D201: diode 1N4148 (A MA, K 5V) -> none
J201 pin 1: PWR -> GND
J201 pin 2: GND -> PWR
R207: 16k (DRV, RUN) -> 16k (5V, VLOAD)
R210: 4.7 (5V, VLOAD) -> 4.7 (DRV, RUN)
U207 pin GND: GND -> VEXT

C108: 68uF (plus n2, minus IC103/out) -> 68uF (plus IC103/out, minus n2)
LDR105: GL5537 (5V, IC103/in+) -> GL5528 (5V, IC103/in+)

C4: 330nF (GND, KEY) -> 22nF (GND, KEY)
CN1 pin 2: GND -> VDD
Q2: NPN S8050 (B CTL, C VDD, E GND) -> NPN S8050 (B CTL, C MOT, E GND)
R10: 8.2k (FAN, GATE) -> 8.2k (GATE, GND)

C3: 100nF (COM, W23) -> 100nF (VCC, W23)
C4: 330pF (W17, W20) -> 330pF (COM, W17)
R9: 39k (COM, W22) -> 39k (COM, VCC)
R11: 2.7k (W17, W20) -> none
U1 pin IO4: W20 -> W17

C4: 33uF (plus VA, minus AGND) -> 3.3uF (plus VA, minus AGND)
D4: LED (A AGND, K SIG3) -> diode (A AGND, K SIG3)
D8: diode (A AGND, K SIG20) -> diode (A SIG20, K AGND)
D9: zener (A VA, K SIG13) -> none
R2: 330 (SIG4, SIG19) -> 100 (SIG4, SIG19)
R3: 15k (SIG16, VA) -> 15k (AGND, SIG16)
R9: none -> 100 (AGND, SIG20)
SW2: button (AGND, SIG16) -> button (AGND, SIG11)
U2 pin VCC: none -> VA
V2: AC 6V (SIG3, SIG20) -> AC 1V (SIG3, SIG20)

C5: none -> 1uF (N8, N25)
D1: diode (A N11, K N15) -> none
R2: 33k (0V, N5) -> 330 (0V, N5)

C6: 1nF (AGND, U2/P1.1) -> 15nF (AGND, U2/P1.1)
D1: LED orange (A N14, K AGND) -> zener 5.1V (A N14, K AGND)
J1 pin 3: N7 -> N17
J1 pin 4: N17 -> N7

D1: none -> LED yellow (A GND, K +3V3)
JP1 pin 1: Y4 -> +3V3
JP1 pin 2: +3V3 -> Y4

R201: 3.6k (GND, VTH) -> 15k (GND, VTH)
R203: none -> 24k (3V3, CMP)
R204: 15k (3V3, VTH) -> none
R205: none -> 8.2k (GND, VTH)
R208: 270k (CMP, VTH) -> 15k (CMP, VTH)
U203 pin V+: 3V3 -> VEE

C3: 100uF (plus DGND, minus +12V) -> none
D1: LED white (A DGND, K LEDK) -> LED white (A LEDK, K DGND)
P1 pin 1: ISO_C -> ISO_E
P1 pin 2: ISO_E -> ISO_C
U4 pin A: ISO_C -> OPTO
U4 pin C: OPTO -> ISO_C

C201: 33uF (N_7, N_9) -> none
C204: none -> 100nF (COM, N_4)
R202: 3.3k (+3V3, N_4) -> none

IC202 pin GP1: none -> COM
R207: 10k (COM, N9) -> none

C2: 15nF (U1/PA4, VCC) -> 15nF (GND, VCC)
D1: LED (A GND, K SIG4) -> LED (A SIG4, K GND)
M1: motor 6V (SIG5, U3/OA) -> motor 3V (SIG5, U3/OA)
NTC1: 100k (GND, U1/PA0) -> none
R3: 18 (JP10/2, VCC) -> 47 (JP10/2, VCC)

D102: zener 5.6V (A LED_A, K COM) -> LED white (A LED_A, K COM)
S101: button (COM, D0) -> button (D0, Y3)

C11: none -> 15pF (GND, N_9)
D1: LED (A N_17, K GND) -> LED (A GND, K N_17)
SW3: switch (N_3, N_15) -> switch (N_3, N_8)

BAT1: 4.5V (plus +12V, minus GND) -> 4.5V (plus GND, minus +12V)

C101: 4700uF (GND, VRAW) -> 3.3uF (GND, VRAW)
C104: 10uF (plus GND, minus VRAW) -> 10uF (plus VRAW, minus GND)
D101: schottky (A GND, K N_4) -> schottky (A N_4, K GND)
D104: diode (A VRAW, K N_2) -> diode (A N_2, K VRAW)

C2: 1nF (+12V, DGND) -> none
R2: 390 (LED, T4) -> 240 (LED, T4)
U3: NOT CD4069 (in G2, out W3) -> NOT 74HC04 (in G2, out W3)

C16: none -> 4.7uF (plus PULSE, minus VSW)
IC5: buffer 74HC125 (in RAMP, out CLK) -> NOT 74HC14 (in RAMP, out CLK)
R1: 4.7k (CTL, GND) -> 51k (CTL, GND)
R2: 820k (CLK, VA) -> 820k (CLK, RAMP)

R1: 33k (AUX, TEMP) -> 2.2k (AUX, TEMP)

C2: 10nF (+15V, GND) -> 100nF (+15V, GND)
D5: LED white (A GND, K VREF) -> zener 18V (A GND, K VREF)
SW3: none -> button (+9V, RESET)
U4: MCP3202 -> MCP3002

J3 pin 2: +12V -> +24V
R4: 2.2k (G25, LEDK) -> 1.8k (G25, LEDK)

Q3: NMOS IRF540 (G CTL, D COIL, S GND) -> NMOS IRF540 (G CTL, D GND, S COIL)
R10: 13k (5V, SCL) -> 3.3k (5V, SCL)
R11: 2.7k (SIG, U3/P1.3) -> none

****

> [INSTRUCTIONS TO FOLLOW]: Copy the lines above exactly. Start with the line containing "C3: 100nF (COM, W23) -> 100nF (VCC, W23)", end with the line containing "U2 pin VCC: none -> VA", and include both.

> [RESULT OF THE TASK]:
C3: 100nF (COM, W23) -> 100nF (VCC, W23)
C4: 330pF (W17, W20) -> 330pF (COM, W17)
R9: 39k (COM, W22) -> 39k (COM, VCC)
R11: 2.7k (W17, W20) -> none
U1 pin IO4: W20 -> W17

C4: 33uF (plus VA, minus AGND) -> 3.3uF (plus VA, minus AGND)
D4: LED (A AGND, K SIG3) -> diode (A AGND, K SIG3)
D8: diode (A AGND, K SIG20) -> diode (A SIG20, K AGND)
D9: zener (A VA, K SIG13) -> none
R2: 330 (SIG4, SIG19) -> 100 (SIG4, SIG19)
R3: 15k (SIG16, VA) -> 15k (AGND, SIG16)
R9: none -> 100 (AGND, SIG20)
SW2: button (AGND, SIG16) -> button (AGND, SIG11)
U2 pin VCC: none -> VA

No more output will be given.